### About this exercise:
If a line in the records below contains the word "grey", return that line.

[Input]

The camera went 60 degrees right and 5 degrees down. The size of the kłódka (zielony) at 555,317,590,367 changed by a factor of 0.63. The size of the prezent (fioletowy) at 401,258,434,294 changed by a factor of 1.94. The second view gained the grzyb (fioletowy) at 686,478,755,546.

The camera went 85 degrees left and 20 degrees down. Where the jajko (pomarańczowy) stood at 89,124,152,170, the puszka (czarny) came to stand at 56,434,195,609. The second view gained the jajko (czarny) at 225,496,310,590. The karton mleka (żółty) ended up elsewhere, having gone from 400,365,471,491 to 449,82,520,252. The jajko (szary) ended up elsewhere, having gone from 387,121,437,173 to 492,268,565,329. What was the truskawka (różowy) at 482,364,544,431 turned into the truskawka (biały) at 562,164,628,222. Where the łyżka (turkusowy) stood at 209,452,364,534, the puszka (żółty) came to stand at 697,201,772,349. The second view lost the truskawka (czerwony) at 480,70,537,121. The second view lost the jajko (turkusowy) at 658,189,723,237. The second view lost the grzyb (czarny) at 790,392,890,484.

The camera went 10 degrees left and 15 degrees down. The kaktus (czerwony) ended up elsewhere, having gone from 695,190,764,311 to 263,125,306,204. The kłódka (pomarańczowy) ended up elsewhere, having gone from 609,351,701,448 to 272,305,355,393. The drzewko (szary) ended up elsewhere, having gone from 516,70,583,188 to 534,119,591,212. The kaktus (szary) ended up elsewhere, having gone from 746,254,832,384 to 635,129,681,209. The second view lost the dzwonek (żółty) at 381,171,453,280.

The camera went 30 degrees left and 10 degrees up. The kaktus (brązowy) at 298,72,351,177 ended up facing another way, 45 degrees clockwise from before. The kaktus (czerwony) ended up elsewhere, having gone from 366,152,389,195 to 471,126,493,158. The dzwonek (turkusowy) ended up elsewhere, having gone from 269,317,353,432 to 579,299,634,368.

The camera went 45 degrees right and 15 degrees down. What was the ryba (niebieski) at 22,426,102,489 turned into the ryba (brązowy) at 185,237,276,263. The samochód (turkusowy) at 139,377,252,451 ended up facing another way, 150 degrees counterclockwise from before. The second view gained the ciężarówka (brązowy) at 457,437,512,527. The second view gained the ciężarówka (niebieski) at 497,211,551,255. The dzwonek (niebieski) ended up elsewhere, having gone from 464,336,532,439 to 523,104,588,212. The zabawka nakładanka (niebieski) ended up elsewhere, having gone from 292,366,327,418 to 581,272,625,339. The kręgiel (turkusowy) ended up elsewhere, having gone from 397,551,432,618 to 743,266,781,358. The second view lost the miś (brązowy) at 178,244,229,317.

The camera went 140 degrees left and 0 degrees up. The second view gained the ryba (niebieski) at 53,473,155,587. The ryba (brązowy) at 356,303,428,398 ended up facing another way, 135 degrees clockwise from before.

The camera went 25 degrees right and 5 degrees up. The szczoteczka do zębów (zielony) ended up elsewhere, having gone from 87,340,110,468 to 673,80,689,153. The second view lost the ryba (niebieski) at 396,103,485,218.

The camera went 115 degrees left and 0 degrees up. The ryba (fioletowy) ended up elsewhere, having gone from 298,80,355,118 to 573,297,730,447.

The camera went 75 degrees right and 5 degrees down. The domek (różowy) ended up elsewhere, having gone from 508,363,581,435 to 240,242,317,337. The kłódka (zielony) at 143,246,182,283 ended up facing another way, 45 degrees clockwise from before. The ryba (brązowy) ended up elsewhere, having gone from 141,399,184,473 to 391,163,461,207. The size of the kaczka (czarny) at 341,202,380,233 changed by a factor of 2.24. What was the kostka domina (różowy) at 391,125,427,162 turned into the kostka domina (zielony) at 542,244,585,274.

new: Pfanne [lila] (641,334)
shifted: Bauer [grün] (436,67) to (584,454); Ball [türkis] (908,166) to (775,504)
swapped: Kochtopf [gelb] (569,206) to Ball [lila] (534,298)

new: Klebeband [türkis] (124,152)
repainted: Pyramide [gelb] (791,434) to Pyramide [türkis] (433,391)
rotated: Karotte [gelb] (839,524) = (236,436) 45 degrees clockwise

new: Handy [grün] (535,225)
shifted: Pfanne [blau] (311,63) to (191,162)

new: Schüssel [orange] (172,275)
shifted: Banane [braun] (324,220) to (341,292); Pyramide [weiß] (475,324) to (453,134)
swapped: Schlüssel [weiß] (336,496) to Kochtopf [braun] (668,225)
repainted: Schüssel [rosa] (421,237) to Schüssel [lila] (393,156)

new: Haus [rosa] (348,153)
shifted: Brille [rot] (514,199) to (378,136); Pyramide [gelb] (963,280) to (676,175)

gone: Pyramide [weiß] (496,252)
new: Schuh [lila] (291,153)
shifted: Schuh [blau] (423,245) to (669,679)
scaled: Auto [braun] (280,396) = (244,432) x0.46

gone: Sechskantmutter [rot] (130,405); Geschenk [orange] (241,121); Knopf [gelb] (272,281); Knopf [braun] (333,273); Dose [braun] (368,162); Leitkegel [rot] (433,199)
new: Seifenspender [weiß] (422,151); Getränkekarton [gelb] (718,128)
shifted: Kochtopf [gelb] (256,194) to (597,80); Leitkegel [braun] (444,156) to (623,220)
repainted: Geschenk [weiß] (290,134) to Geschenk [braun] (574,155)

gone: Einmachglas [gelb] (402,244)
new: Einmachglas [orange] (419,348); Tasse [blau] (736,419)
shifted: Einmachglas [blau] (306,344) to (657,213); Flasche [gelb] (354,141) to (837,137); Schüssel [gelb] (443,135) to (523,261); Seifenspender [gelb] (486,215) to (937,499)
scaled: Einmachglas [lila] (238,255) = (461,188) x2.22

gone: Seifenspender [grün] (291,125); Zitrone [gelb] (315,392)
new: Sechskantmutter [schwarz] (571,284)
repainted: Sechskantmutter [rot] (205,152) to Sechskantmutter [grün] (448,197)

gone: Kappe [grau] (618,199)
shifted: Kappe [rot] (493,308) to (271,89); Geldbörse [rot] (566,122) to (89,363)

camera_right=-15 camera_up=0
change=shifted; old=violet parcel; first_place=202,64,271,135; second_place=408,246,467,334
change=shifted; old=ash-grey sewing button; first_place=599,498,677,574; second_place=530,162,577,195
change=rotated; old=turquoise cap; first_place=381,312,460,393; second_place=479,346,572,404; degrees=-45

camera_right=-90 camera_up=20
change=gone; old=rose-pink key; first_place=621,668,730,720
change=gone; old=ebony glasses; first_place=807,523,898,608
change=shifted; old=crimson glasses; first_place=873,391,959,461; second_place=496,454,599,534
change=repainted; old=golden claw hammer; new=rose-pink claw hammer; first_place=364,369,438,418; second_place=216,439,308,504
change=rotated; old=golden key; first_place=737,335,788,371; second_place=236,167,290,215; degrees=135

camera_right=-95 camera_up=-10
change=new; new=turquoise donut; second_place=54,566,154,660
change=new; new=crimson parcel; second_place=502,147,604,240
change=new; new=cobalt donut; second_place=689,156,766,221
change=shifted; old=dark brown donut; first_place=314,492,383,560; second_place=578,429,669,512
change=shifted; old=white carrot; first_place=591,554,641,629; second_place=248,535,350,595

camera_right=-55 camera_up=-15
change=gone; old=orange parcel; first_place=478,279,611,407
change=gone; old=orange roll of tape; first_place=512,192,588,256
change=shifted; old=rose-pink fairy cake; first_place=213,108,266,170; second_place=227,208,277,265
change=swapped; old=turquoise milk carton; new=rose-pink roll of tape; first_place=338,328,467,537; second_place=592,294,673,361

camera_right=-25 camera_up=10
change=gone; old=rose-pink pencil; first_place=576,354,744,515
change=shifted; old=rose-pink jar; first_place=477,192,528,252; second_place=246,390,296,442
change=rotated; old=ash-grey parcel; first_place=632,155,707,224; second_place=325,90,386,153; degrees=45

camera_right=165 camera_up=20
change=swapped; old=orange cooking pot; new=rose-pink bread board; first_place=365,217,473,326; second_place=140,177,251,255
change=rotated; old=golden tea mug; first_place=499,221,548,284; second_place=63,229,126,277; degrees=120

[/Input]

### Output below:
change=shifted; old=ash-grey sewing button; first_place=599,498,677,574; second_place=530,162,577,195
change=rotated; old=ash-grey parcel; first_place=632,155,707,224; second_place=325,90,386,153; degrees=45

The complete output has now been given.